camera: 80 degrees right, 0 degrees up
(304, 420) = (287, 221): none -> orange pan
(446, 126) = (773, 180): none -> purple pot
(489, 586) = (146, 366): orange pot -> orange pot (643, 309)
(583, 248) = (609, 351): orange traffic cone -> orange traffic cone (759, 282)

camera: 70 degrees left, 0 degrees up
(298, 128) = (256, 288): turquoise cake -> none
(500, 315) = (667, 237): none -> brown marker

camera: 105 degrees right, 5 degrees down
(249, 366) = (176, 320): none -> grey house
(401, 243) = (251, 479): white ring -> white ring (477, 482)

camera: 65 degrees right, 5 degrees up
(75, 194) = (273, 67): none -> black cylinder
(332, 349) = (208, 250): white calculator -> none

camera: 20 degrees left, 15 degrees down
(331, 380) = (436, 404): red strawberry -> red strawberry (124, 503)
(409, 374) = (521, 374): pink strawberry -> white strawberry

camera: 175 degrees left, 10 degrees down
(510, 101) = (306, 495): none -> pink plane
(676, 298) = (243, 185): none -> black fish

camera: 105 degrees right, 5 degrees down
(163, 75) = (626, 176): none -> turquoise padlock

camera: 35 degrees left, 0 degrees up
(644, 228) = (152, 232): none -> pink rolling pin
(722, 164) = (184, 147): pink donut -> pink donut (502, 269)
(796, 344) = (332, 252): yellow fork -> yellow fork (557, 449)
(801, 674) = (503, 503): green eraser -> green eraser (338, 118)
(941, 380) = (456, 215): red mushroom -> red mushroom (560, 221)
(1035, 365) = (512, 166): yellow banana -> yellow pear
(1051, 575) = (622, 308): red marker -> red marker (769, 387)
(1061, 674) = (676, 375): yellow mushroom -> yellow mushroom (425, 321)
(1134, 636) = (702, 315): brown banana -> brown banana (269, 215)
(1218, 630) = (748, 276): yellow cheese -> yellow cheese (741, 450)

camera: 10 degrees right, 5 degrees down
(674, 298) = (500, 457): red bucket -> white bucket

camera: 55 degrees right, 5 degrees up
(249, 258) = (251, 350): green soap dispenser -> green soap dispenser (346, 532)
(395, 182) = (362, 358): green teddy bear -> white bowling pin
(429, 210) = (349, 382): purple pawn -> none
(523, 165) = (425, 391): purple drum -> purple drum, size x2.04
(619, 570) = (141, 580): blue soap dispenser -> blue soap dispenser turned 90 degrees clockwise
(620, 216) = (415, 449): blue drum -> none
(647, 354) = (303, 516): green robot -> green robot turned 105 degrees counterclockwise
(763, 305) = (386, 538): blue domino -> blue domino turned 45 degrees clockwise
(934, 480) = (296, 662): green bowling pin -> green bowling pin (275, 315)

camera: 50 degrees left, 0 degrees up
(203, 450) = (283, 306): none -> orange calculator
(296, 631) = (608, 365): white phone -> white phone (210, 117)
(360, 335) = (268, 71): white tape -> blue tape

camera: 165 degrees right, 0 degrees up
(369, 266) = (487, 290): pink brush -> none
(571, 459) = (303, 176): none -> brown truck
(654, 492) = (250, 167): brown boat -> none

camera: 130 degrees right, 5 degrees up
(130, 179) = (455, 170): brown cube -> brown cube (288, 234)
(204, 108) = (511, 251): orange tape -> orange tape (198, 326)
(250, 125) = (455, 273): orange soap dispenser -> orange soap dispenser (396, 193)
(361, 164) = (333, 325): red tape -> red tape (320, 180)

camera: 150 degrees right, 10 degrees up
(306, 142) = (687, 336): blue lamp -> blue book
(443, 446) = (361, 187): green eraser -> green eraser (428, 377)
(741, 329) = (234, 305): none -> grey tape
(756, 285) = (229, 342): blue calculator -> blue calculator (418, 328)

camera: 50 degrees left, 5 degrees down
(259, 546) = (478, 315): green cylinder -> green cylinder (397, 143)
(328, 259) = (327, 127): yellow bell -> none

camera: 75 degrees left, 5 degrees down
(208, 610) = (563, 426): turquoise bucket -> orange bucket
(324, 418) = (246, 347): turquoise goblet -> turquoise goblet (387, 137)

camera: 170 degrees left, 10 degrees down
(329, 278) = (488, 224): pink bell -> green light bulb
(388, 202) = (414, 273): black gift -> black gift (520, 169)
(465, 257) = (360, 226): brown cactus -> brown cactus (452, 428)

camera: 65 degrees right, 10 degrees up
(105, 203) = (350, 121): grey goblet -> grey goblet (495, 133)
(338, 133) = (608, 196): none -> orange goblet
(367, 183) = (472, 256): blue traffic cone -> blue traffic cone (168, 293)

--------------------

- TASK OBJECTIVE: Write out the data above once more, exactly as it stands.

- WRITTEN RESPONSE:
camera: 80 degrees right, 0 degrees up
(304, 420) = (287, 221): none -> orange pan
(446, 126) = (773, 180): none -> purple pot
(489, 586) = (146, 366): orange pot -> orange pot (643, 309)
(583, 248) = (609, 351): orange traffic cone -> orange traffic cone (759, 282)

camera: 70 degrees left, 0 degrees up
(298, 128) = (256, 288): turquoise cake -> none
(500, 315) = (667, 237): none -> brown marker

camera: 105 degrees right, 5 degrees down
(249, 366) = (176, 320): none -> grey house
(401, 243) = (251, 479): white ring -> white ring (477, 482)

camera: 65 degrees right, 5 degrees up
(75, 194) = (273, 67): none -> black cylinder
(332, 349) = (208, 250): white calculator -> none

camera: 20 degrees left, 15 degrees down
(331, 380) = (436, 404): red strawberry -> red strawberry (124, 503)
(409, 374) = (521, 374): pink strawberry -> white strawberry

camera: 175 degrees left, 10 degrees down
(510, 101) = (306, 495): none -> pink plane
(676, 298) = (243, 185): none -> black fish

camera: 105 degrees right, 5 degrees down
(163, 75) = (626, 176): none -> turquoise padlock

camera: 35 degrees left, 0 degrees up
(644, 228) = (152, 232): none -> pink rolling pin
(722, 164) = (184, 147): pink donut -> pink donut (502, 269)
(796, 344) = (332, 252): yellow fork -> yellow fork (557, 449)
(801, 674) = (503, 503): green eraser -> green eraser (338, 118)
(941, 380) = (456, 215): red mushroom -> red mushroom (560, 221)
(1035, 365) = (512, 166): yellow banana -> yellow pear
(1051, 575) = (622, 308): red marker -> red marker (769, 387)
(1061, 674) = (676, 375): yellow mushroom -> yellow mushroom (425, 321)
(1134, 636) = (702, 315): brown banana -> brown banana (269, 215)
(1218, 630) = (748, 276): yellow cheese -> yellow cheese (741, 450)

camera: 10 degrees right, 5 degrees down
(674, 298) = (500, 457): red bucket -> white bucket

camera: 55 degrees right, 5 degrees up
(249, 258) = (251, 350): green soap dispenser -> green soap dispenser (346, 532)
(395, 182) = (362, 358): green teddy bear -> white bowling pin
(429, 210) = (349, 382): purple pawn -> none
(523, 165) = (425, 391): purple drum -> purple drum, size x2.04
(619, 570) = (141, 580): blue soap dispenser -> blue soap dispenser turned 90 degrees clockwise
(620, 216) = (415, 449): blue drum -> none
(647, 354) = (303, 516): green robot -> green robot turned 105 degrees counterclockwise
(763, 305) = (386, 538): blue domino -> blue domino turned 45 degrees clockwise
(934, 480) = (296, 662): green bowling pin -> green bowling pin (275, 315)

camera: 50 degrees left, 0 degrees up
(203, 450) = (283, 306): none -> orange calculator
(296, 631) = (608, 365): white phone -> white phone (210, 117)
(360, 335) = (268, 71): white tape -> blue tape

camera: 165 degrees right, 0 degrees up
(369, 266) = (487, 290): pink brush -> none
(571, 459) = (303, 176): none -> brown truck
(654, 492) = (250, 167): brown boat -> none

camera: 130 degrees right, 5 degrees up
(130, 179) = (455, 170): brown cube -> brown cube (288, 234)
(204, 108) = (511, 251): orange tape -> orange tape (198, 326)
(250, 125) = (455, 273): orange soap dispenser -> orange soap dispenser (396, 193)
(361, 164) = (333, 325): red tape -> red tape (320, 180)

camera: 150 degrees right, 10 degrees up
(306, 142) = (687, 336): blue lamp -> blue book
(443, 446) = (361, 187): green eraser -> green eraser (428, 377)
(741, 329) = (234, 305): none -> grey tape
(756, 285) = (229, 342): blue calculator -> blue calculator (418, 328)

camera: 50 degrees left, 5 degrees down
(259, 546) = (478, 315): green cylinder -> green cylinder (397, 143)
(328, 259) = (327, 127): yellow bell -> none

camera: 75 degrees left, 5 degrees down
(208, 610) = (563, 426): turquoise bucket -> orange bucket
(324, 418) = (246, 347): turquoise goblet -> turquoise goblet (387, 137)

camera: 170 degrees left, 10 degrees down
(329, 278) = (488, 224): pink bell -> green light bulb
(388, 202) = (414, 273): black gift -> black gift (520, 169)
(465, 257) = (360, 226): brown cactus -> brown cactus (452, 428)

camera: 65 degrees right, 10 degrees up
(105, 203) = (350, 121): grey goblet -> grey goblet (495, 133)
(338, 133) = (608, 196): none -> orange goblet
(367, 183) = (472, 256): blue traffic cone -> blue traffic cone (168, 293)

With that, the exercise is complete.